• [REQUIRED ACTION]:
Show every line below where "green" can be found.

• [DATA TO USE]:
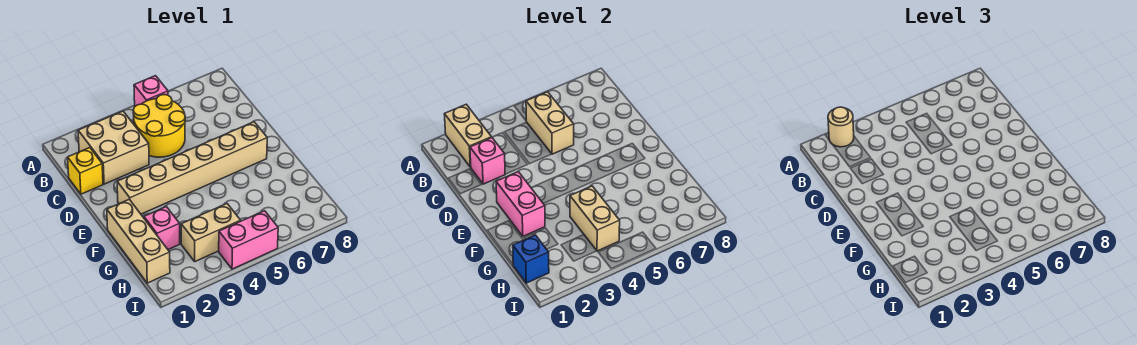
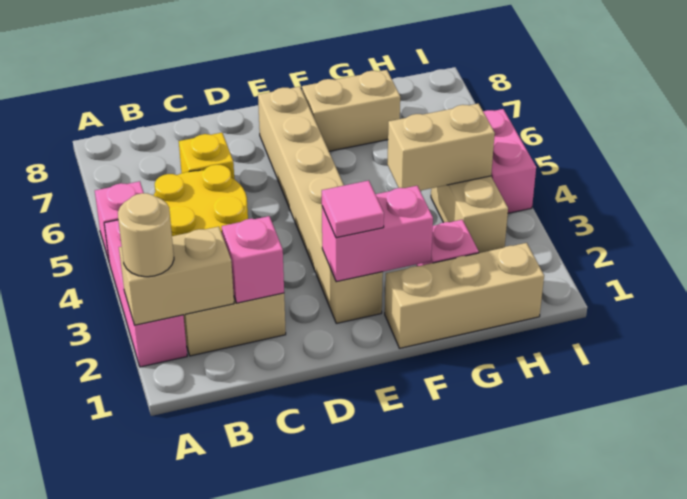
none -> pink 1x3 brick [104,220,187,367]
tan 1x2 brick [526,92,574,154] -> tan 1x2 brick moved to [302,70,400,151]
yellow 1x1 brick [68,148,103,194] -> yellow 1x1 brick moved to [179,133,234,179]
none -> pink 1x1 tile [322,181,384,238]
blue 1x1 brick [513,235,549,283] -> none

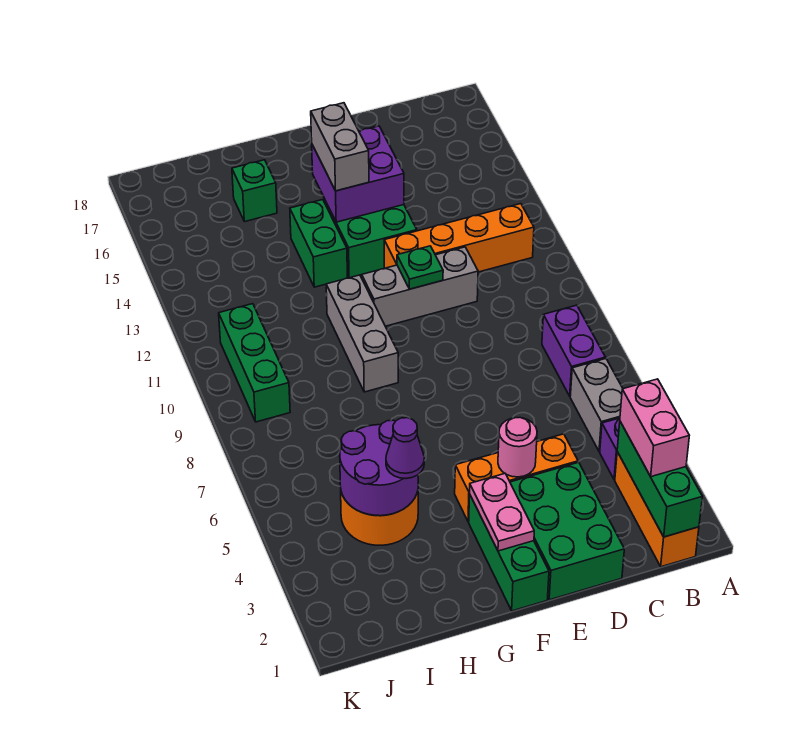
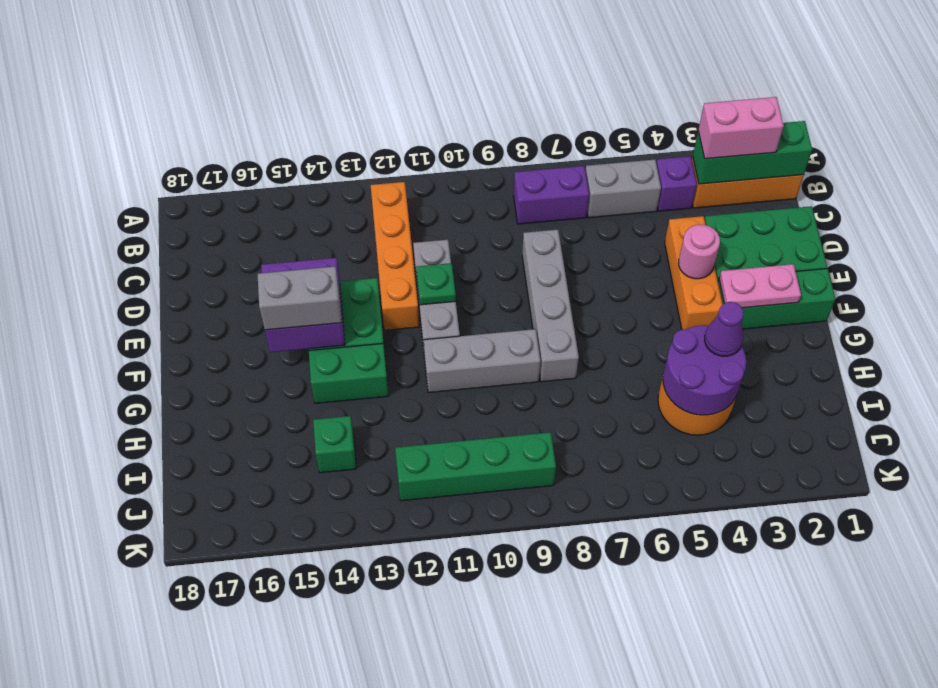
none -> grey 1x4 brick [522,230,579,382]
green 1x1 brick [232,160,277,222] -> green 1x1 brick moved to [313,416,356,473]
green 1x3 brick [219,304,290,422] -> green 1x4 brick [395,432,556,501]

• [REPLY]:
green 1x1 brick [232,160,277,222] -> green 1x1 brick moved to [313,416,356,473]
green 1x3 brick [219,304,290,422] -> green 1x4 brick [395,432,556,501]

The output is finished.